*** Records provided Section Begins ***

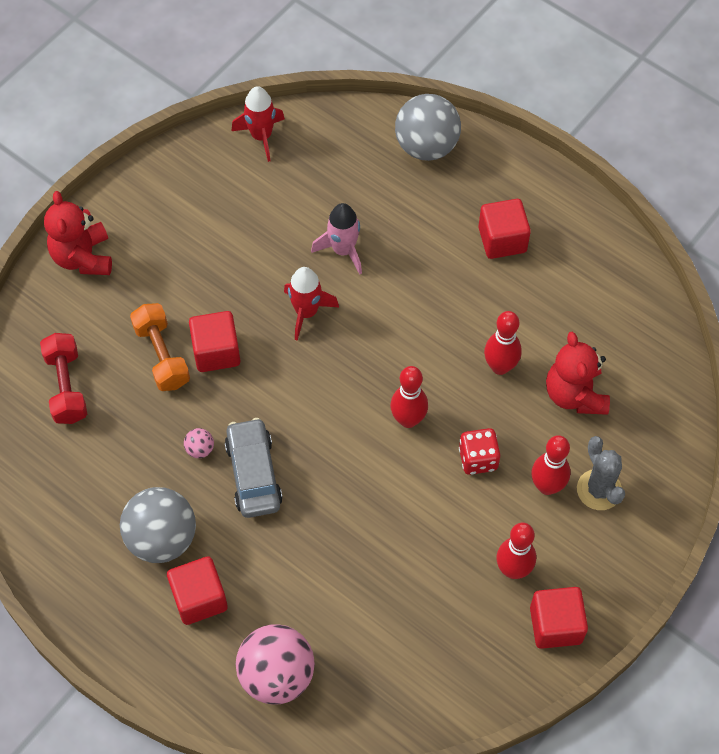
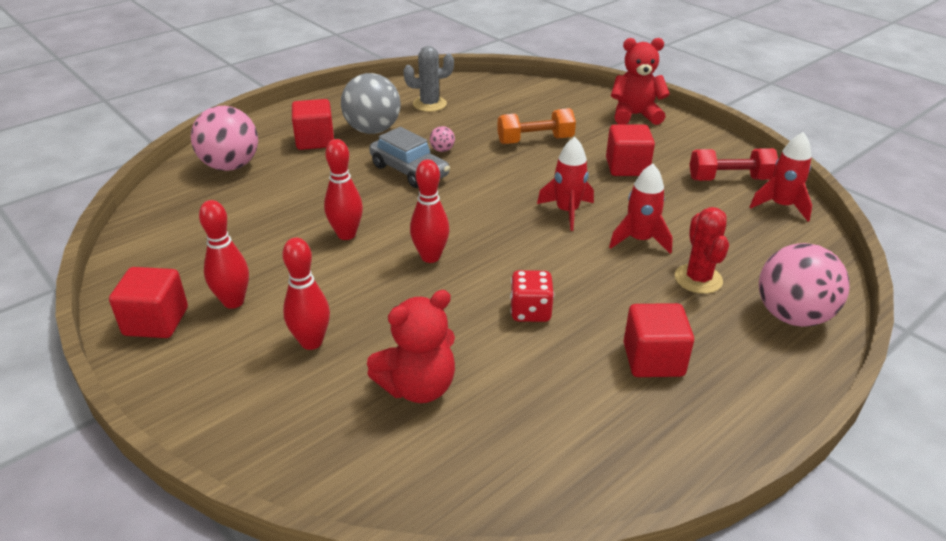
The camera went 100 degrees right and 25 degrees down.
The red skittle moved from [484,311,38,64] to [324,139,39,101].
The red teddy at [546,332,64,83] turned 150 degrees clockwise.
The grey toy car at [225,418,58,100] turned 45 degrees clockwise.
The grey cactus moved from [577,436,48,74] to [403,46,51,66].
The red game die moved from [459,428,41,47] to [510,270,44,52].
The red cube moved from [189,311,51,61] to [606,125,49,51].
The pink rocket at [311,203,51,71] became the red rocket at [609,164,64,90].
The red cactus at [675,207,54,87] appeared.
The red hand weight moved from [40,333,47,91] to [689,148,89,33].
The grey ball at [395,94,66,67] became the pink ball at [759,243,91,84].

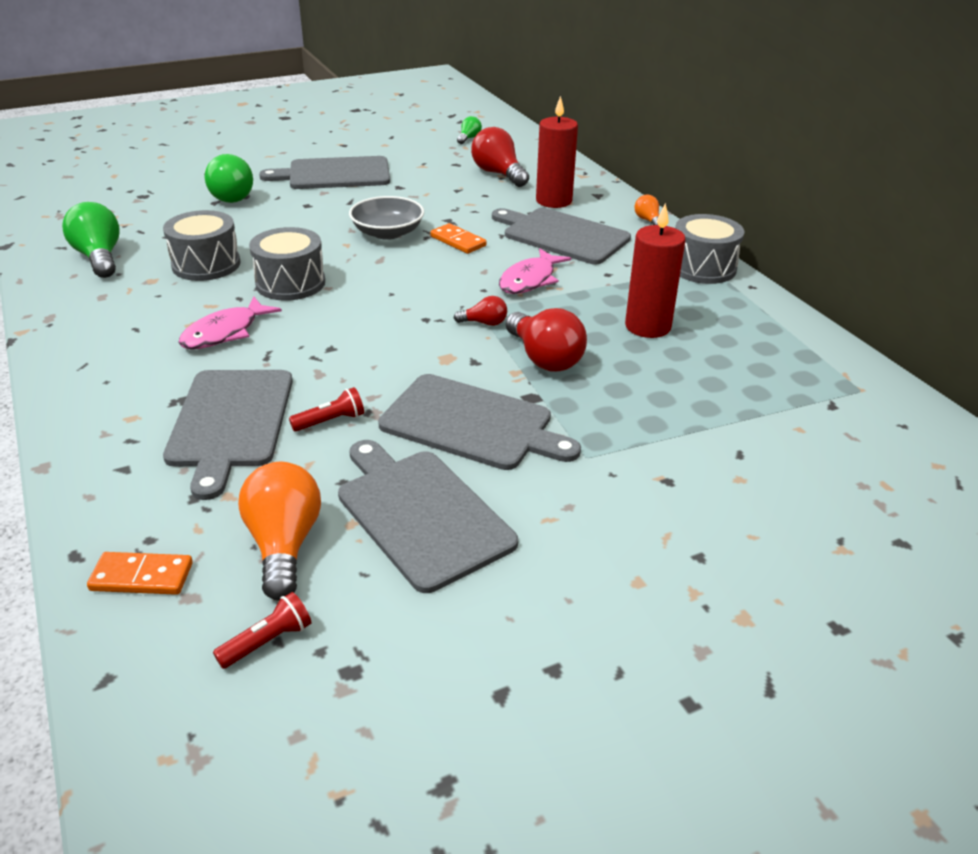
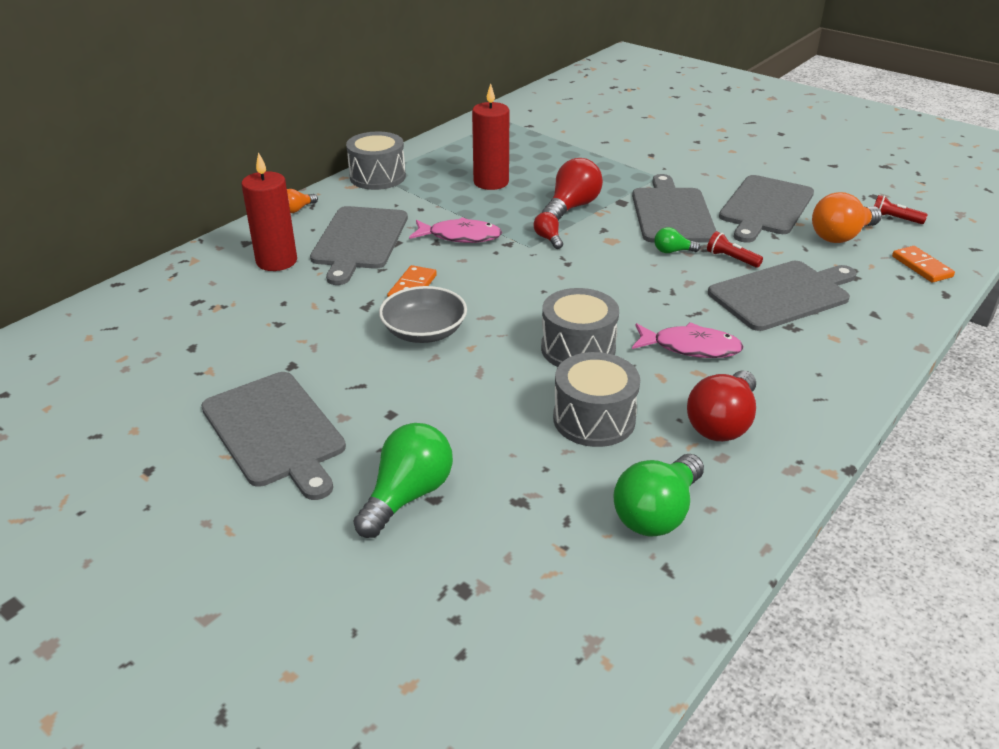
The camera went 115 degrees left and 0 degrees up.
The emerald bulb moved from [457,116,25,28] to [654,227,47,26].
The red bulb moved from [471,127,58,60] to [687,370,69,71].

*** Records provided Section Ends ***

**What you are asked to do**
Drop the pictures, then transcribe the lines from the one containing "The red cactus at [675,207,54,87] appeared." to the end of the data above, exactly and nothing more.

**Task answer**
The red cactus at [675,207,54,87] appeared.
The red hand weight moved from [40,333,47,91] to [689,148,89,33].
The grey ball at [395,94,66,67] became the pink ball at [759,243,91,84].

The camera went 115 degrees left and 0 degrees up.
The emerald bulb moved from [457,116,25,28] to [654,227,47,26].
The red bulb moved from [471,127,58,60] to [687,370,69,71].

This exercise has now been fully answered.